[Extracted information Boundary: Start]
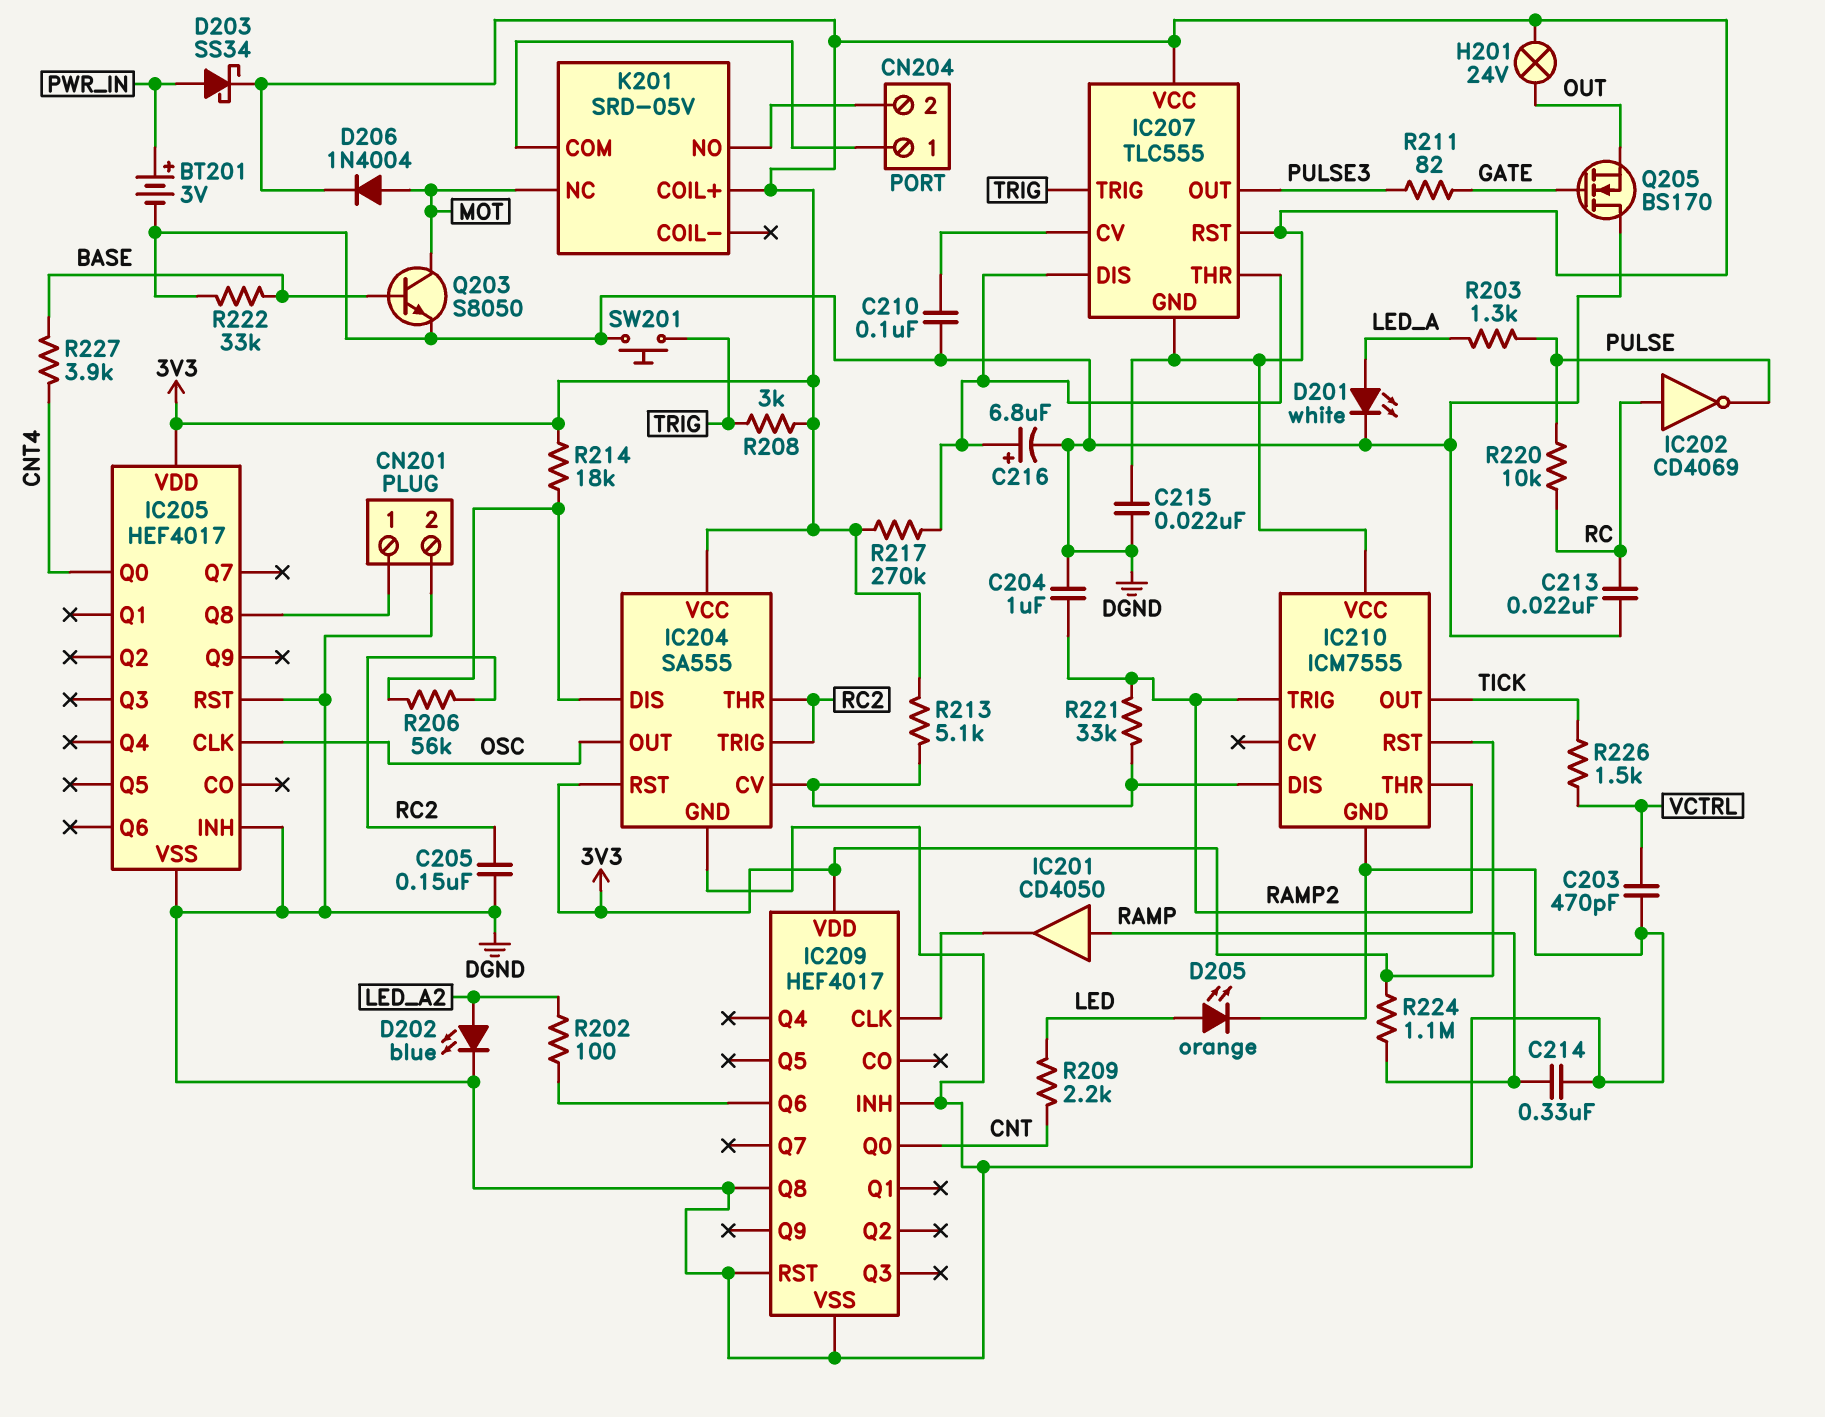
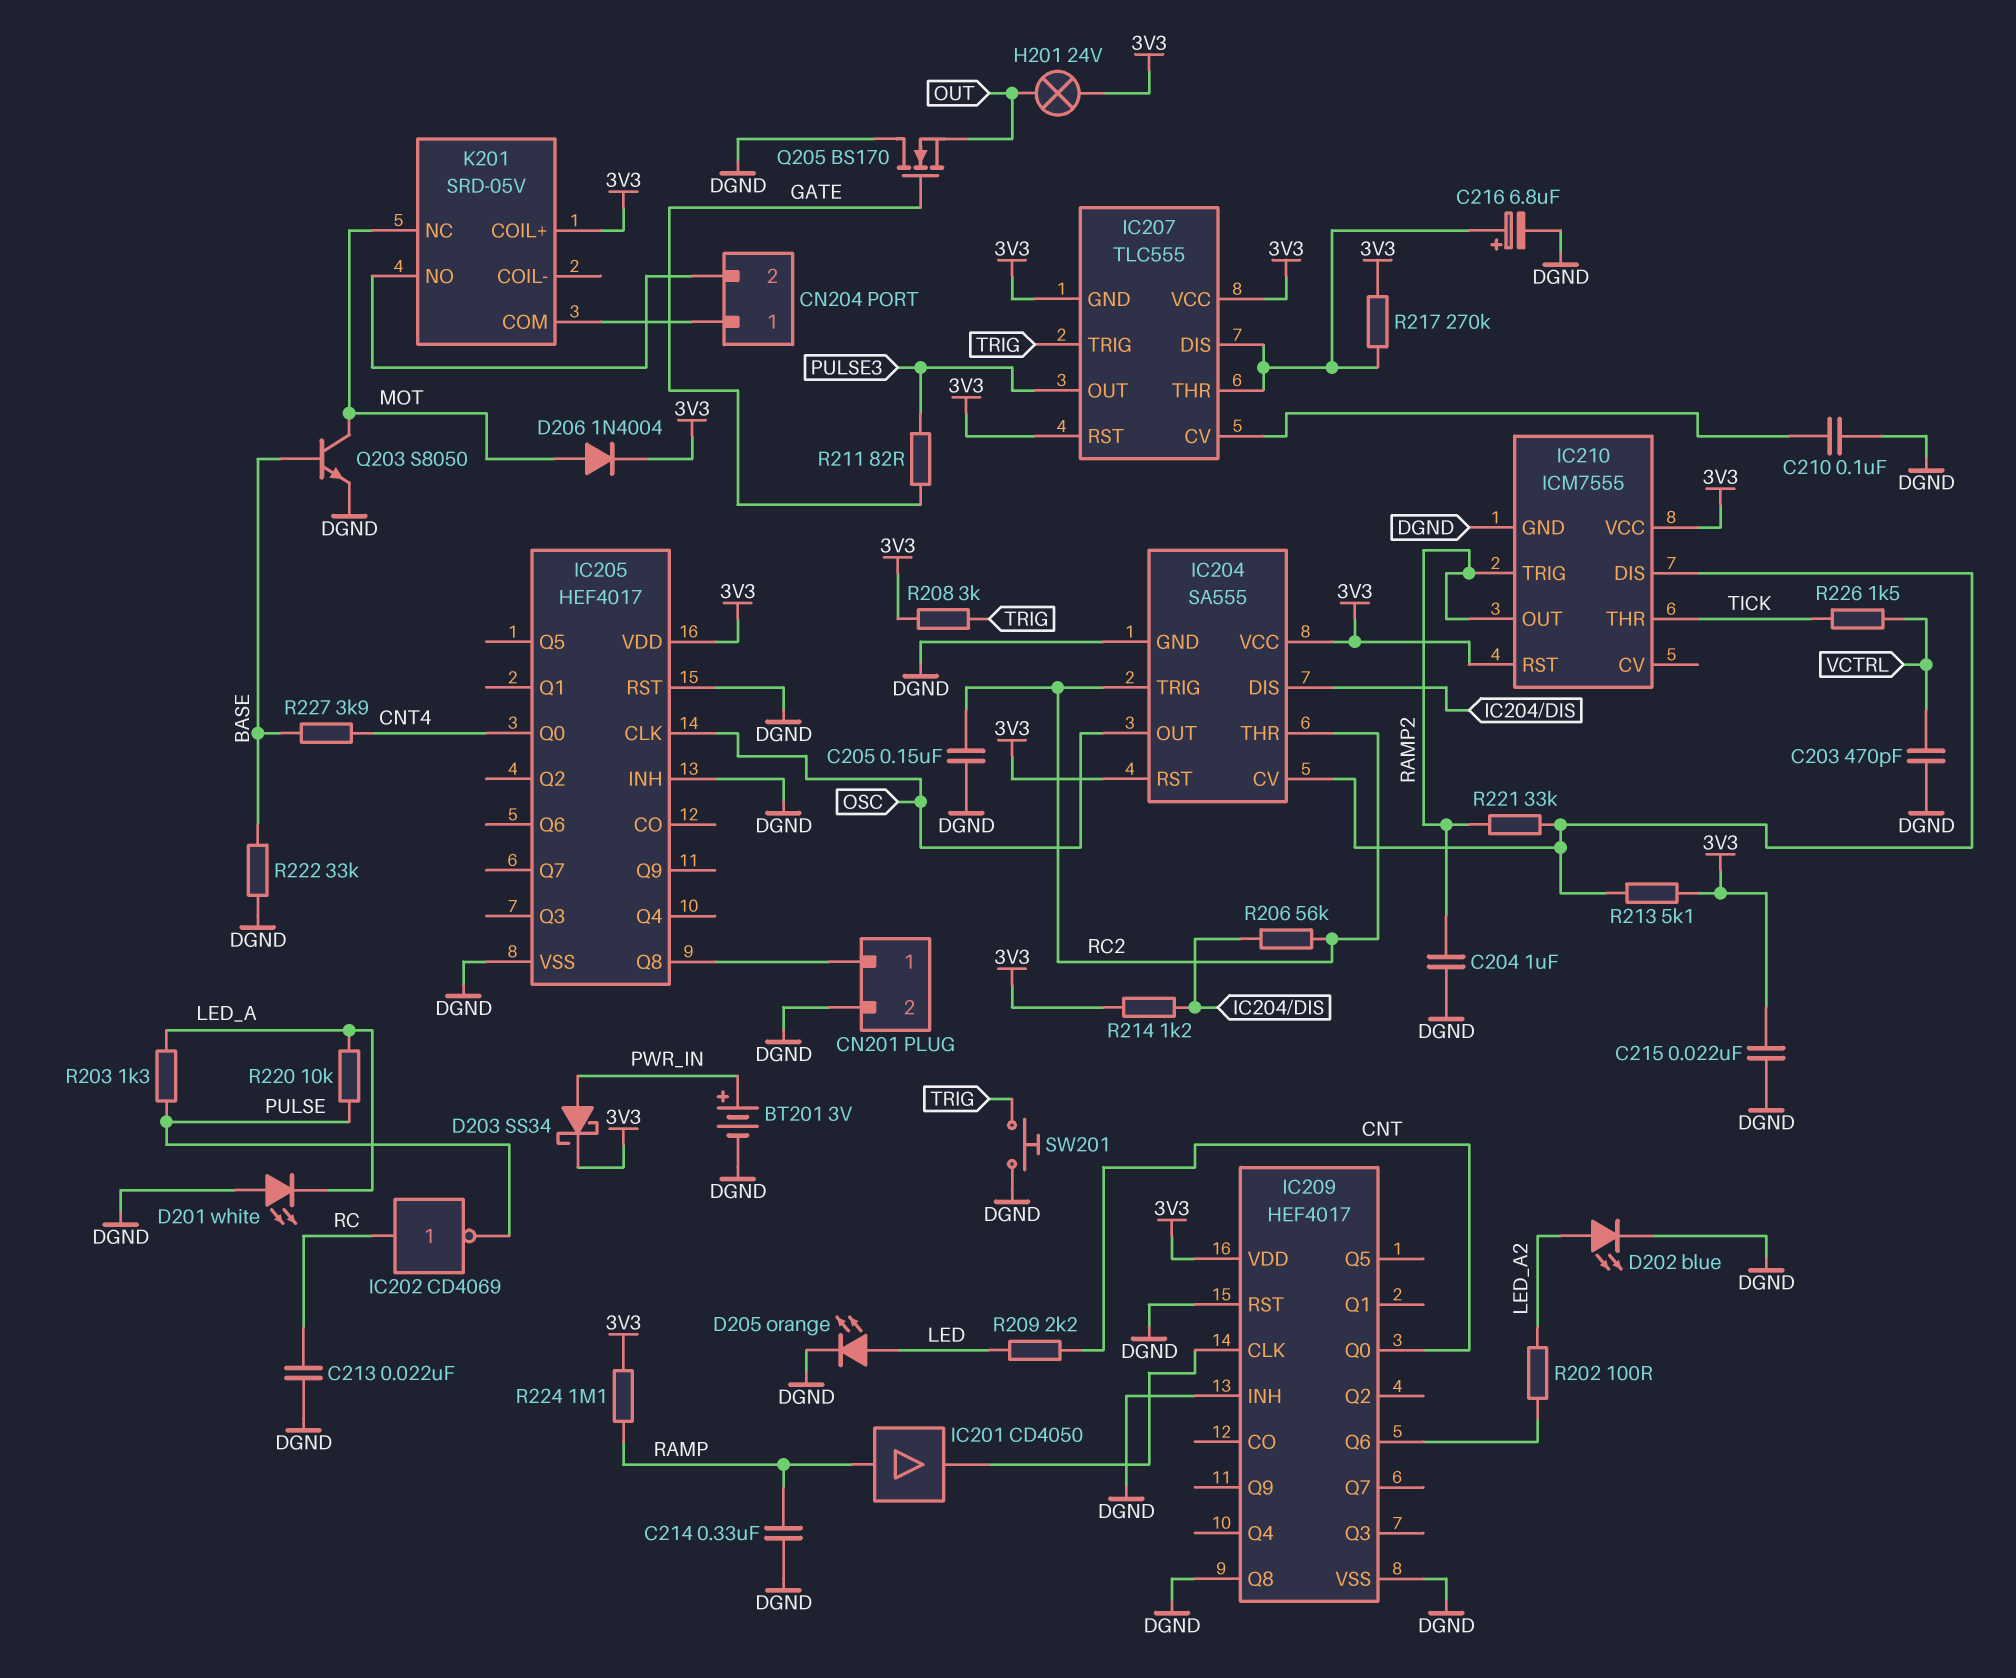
D201: LED white (A LED_A, K DGND) -> LED white (A DGND, K LED_A)
IC210 pin OUT: TICK -> RAMP2
IC210 pin THR: RAMP2 -> TICK
R214: 18k (3V3, IC204/DIS) -> 1.2k (3V3, IC204/DIS)
R220: 10k (PULSE, RC) -> 10k (LED_A, PULSE)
[Extracted information Boundary: End]
Task goal
Retype every entry above exactly and, please, skip the pictures.

Task output
D201: LED white (A LED_A, K DGND) -> LED white (A DGND, K LED_A)
IC210 pin OUT: TICK -> RAMP2
IC210 pin THR: RAMP2 -> TICK
R214: 18k (3V3, IC204/DIS) -> 1.2k (3V3, IC204/DIS)
R220: 10k (PULSE, RC) -> 10k (LED_A, PULSE)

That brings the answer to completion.